_GOAL OF THE EXERCISE_
Strip the pictures and reproduce the rest of the listing exactly.
─── COLLECTED MATERIAL ───
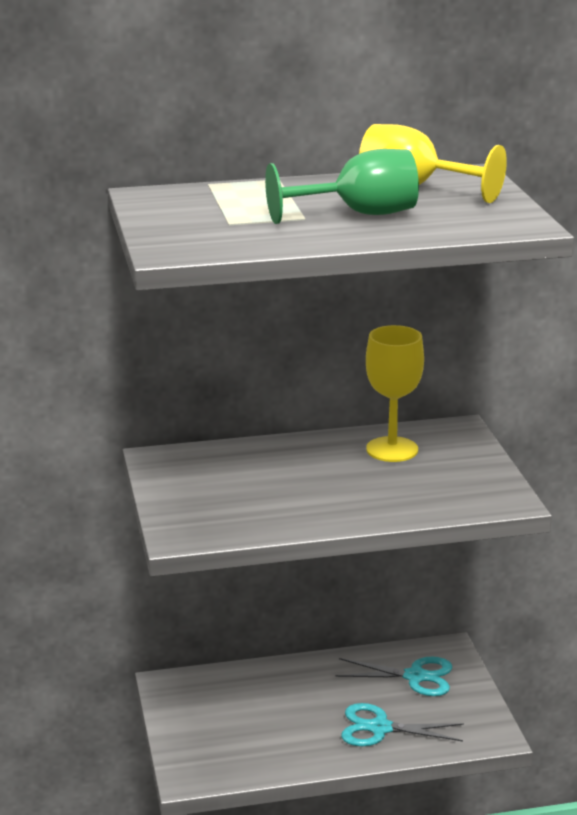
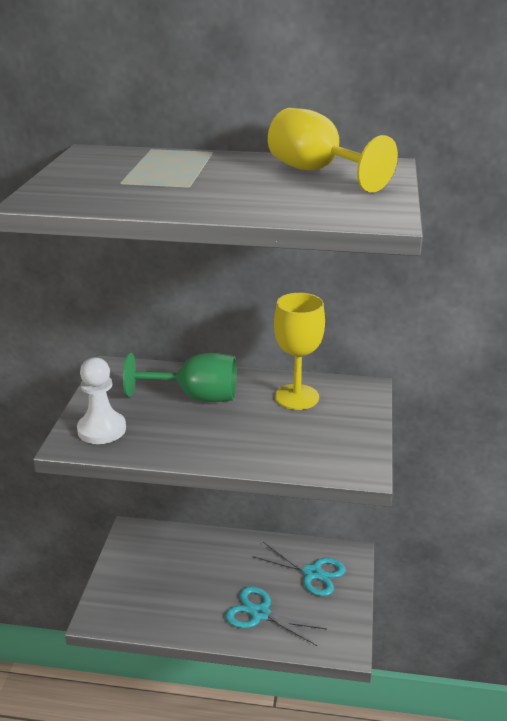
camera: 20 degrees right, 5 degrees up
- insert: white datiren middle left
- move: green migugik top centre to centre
───
_EXERCISE SOLUTION_
camera: 20 degrees right, 5 degrees up
- insert: white datiren middle left
- move: green migugik top centre to centre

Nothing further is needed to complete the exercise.